[Task description]: Exactly the lines starting at the line containing "Q2: PMOS IRF9540" and ending at the line containing "U15 pin K: DGND -> 3V3" are to be written out from the listing below, both included.
--- Supplied material ---
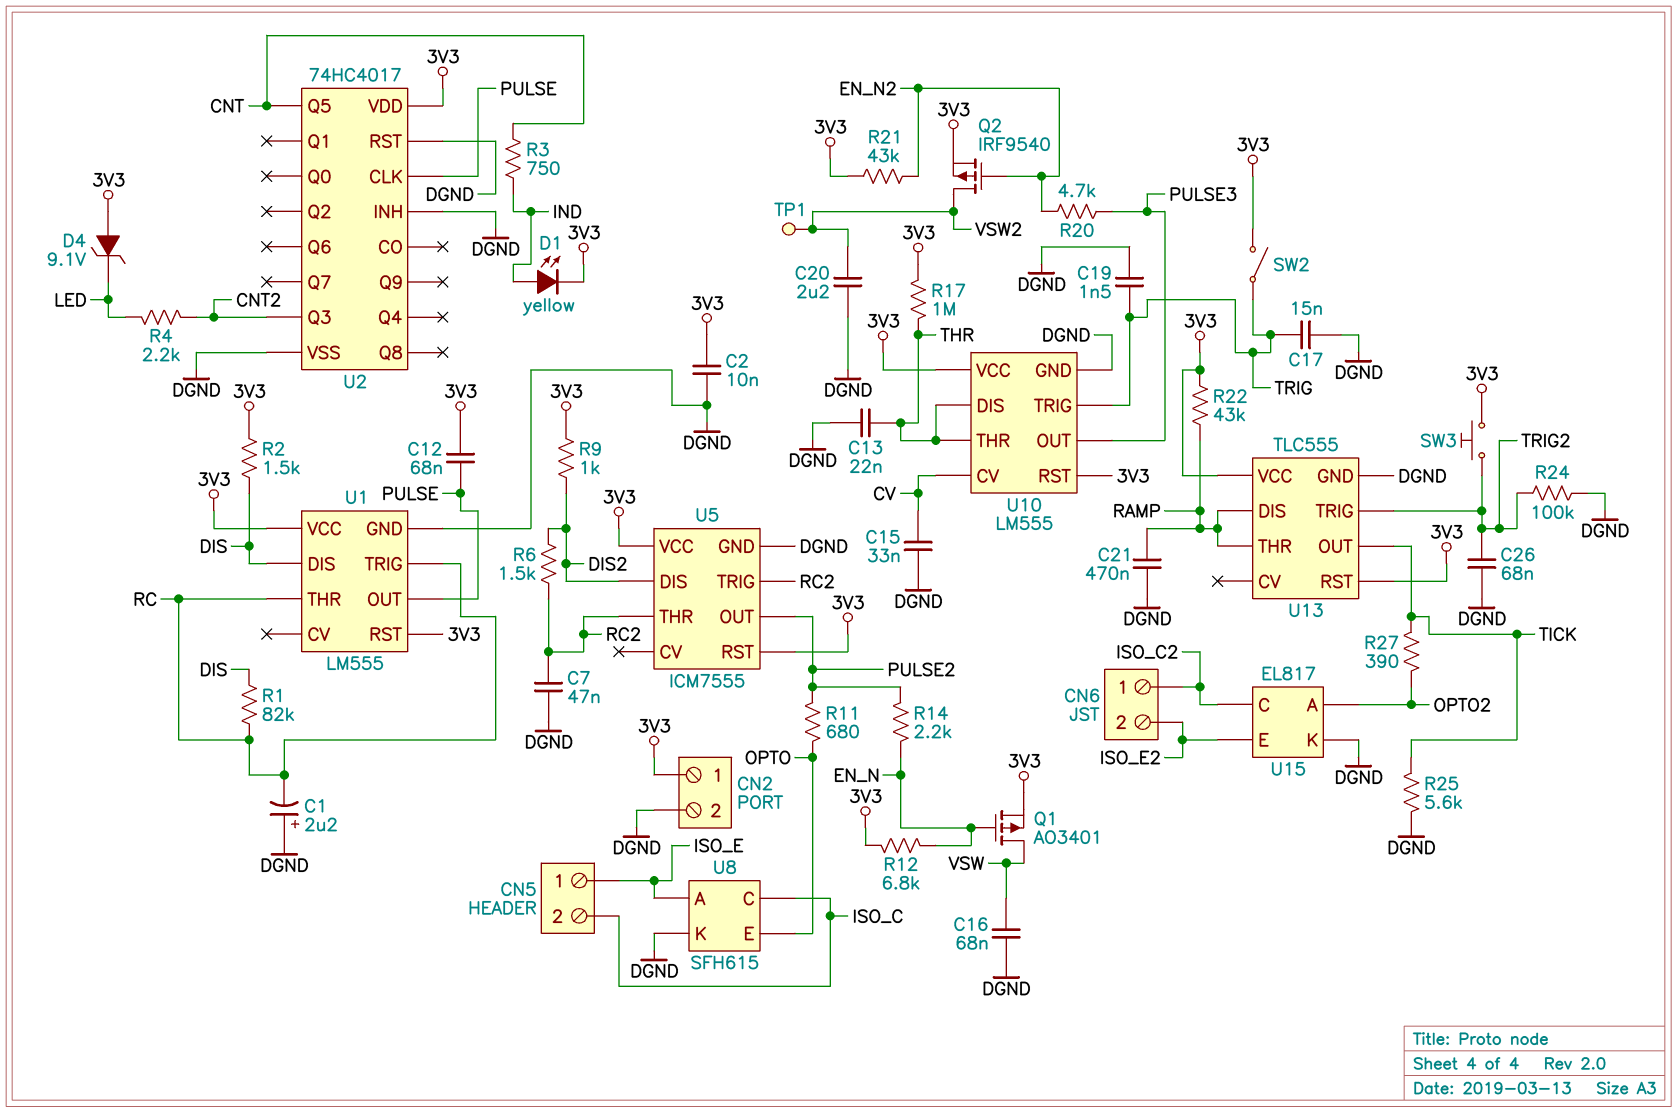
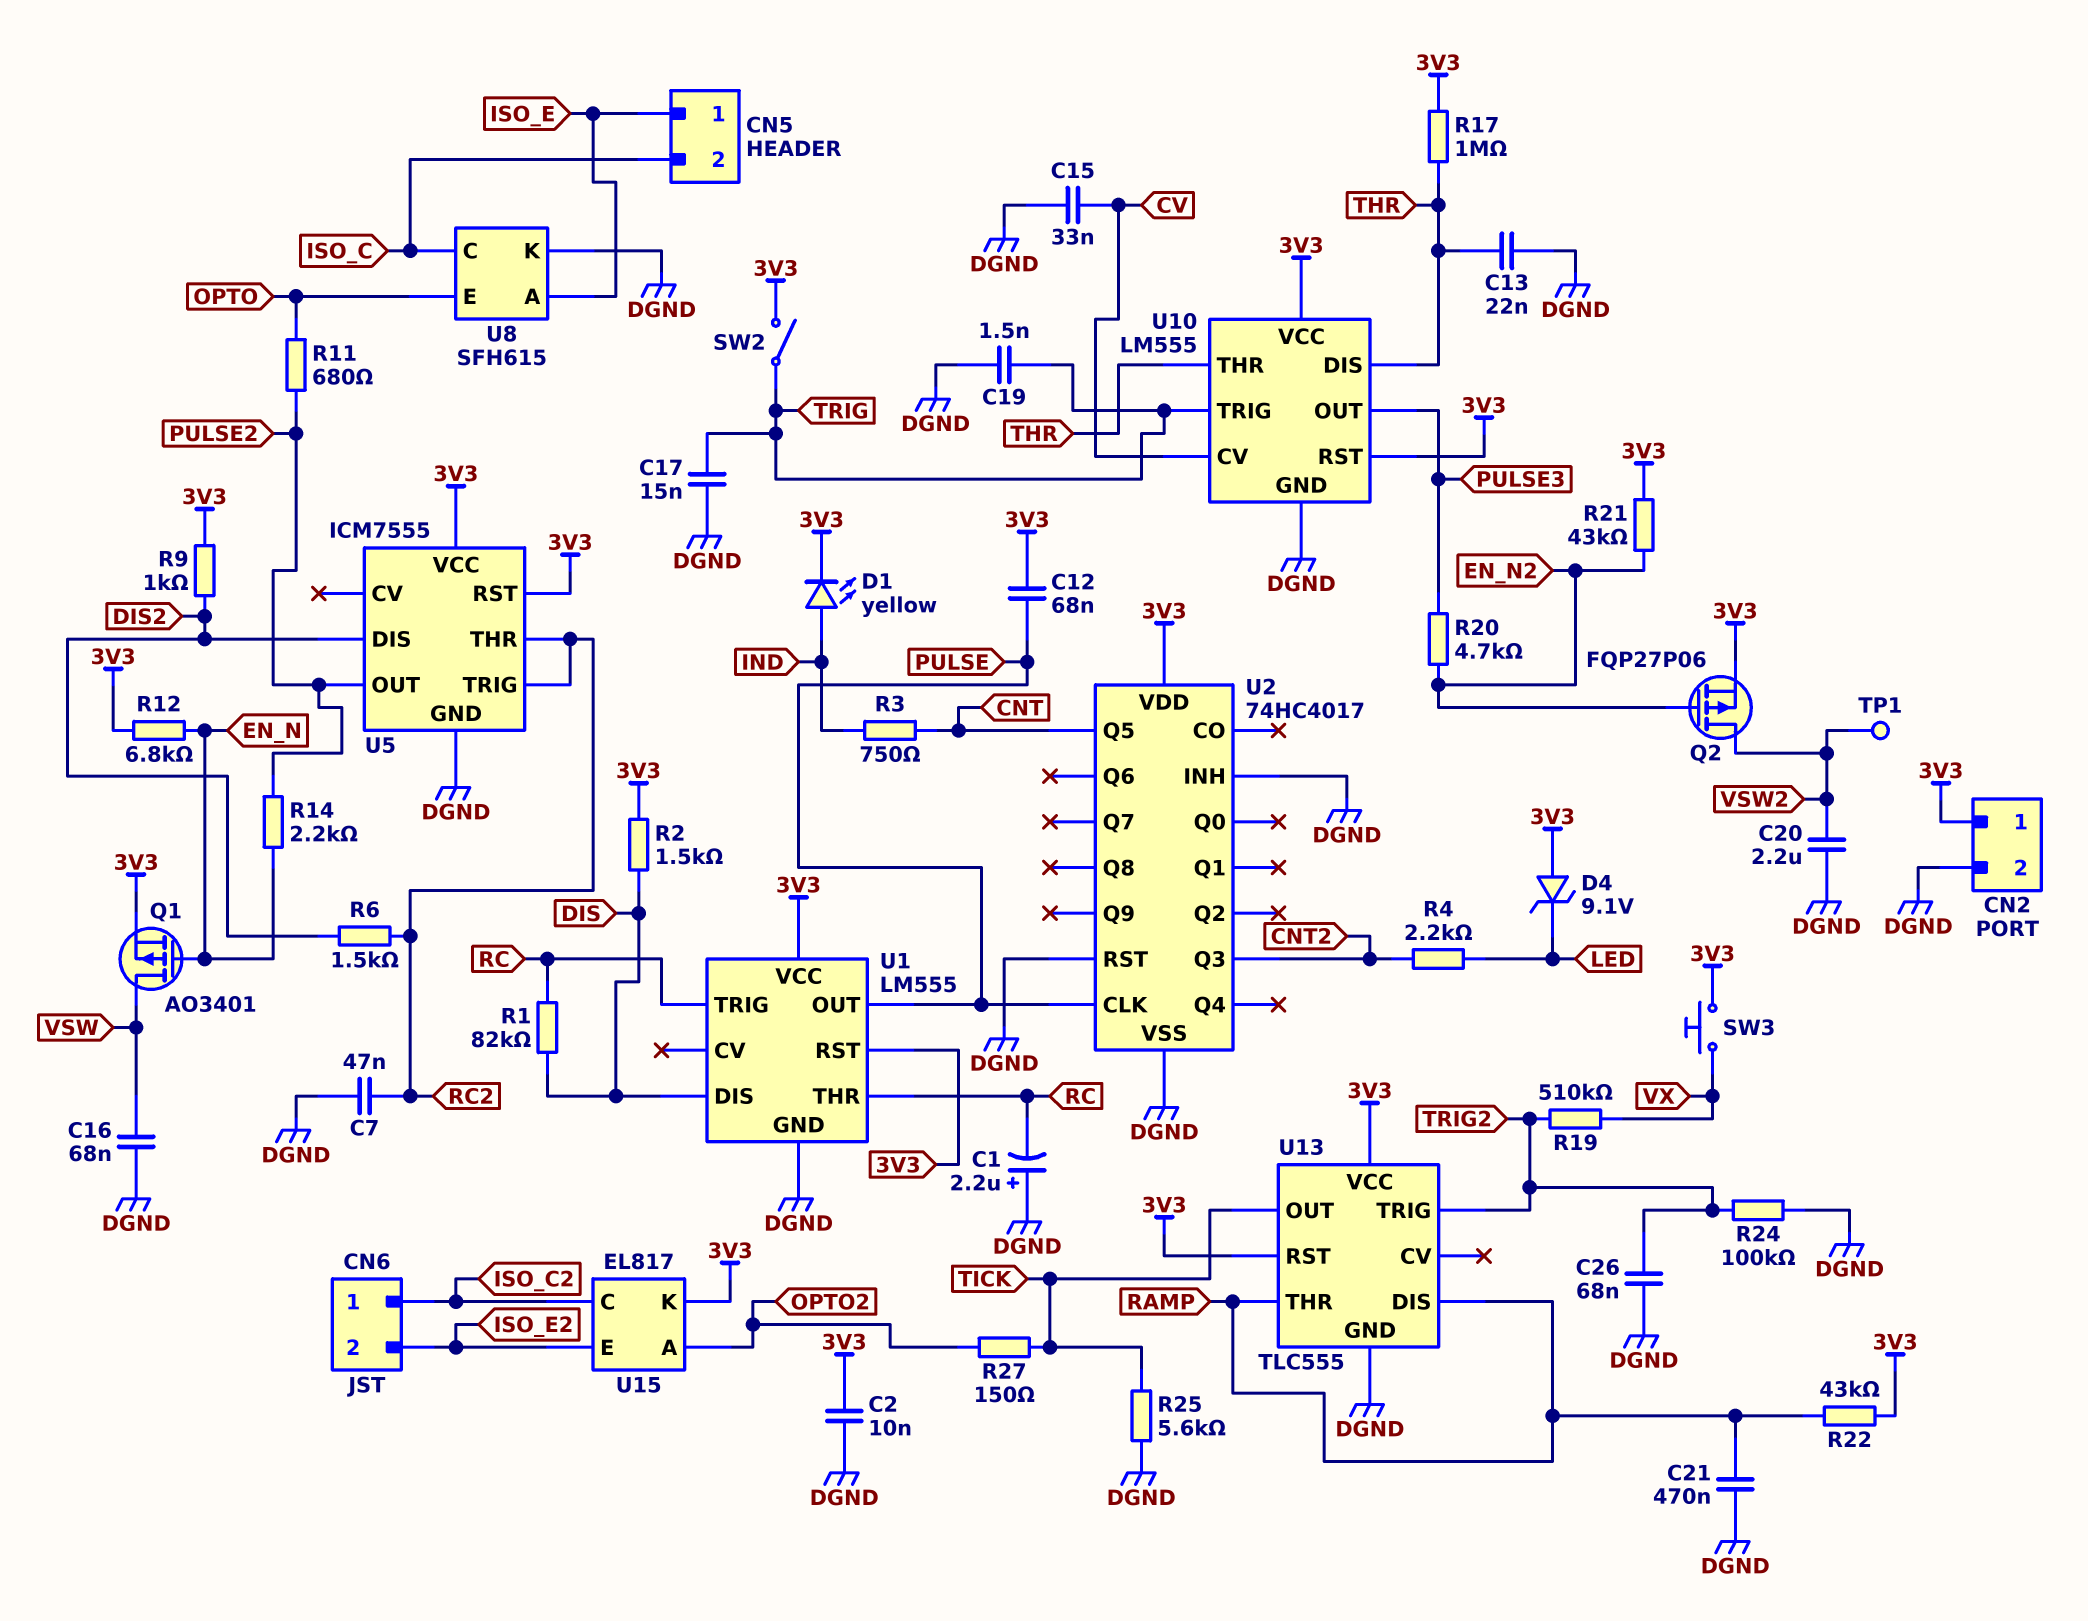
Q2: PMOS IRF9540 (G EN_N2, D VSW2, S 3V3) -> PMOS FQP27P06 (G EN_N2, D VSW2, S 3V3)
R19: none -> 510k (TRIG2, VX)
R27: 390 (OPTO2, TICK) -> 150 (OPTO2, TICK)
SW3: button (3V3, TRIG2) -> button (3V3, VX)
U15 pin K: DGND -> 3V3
---
--- Supplied material ---
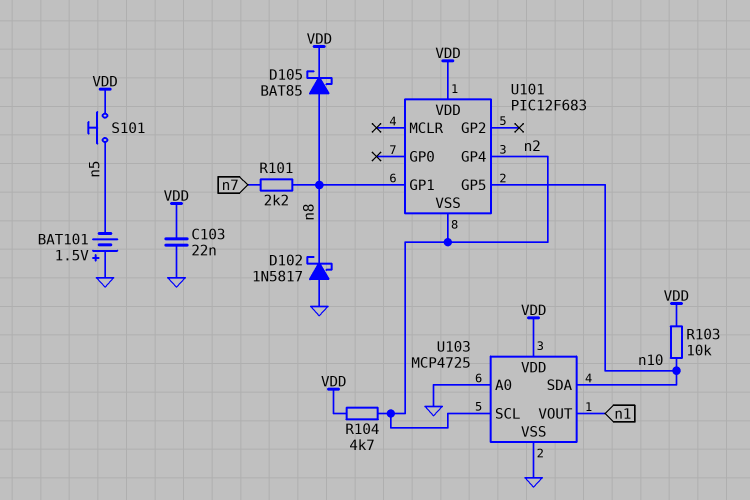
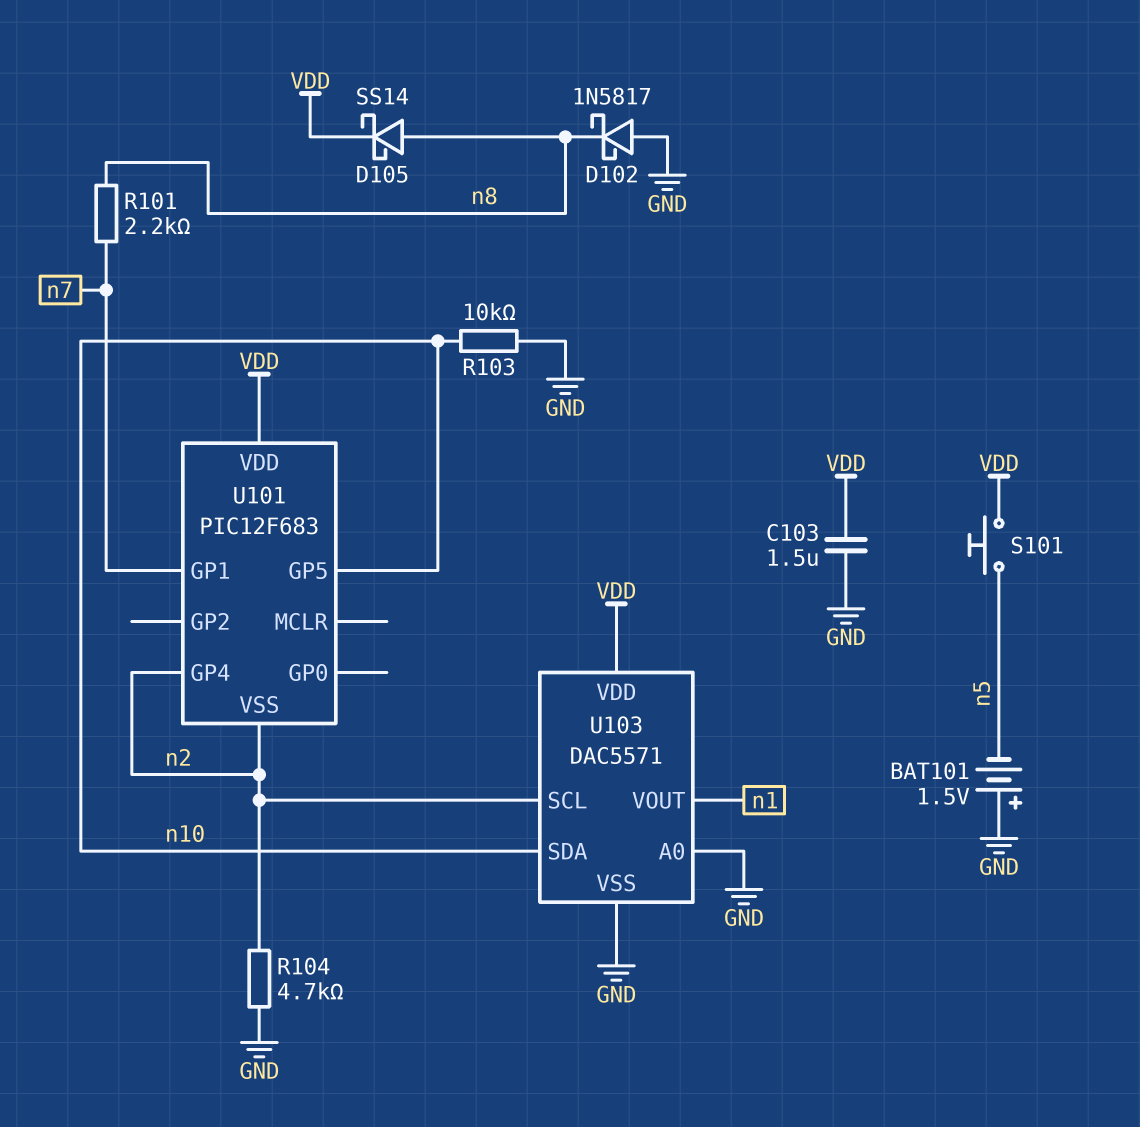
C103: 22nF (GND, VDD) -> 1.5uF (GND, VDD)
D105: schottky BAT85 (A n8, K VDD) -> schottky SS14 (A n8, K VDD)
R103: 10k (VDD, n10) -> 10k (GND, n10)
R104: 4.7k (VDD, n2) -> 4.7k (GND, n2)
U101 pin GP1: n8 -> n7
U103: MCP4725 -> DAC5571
---
[Answer section]:
Q2: PMOS IRF9540 (G EN_N2, D VSW2, S 3V3) -> PMOS FQP27P06 (G EN_N2, D VSW2, S 3V3)
R19: none -> 510k (TRIG2, VX)
R27: 390 (OPTO2, TICK) -> 150 (OPTO2, TICK)
SW3: button (3V3, TRIG2) -> button (3V3, VX)
U15 pin K: DGND -> 3V3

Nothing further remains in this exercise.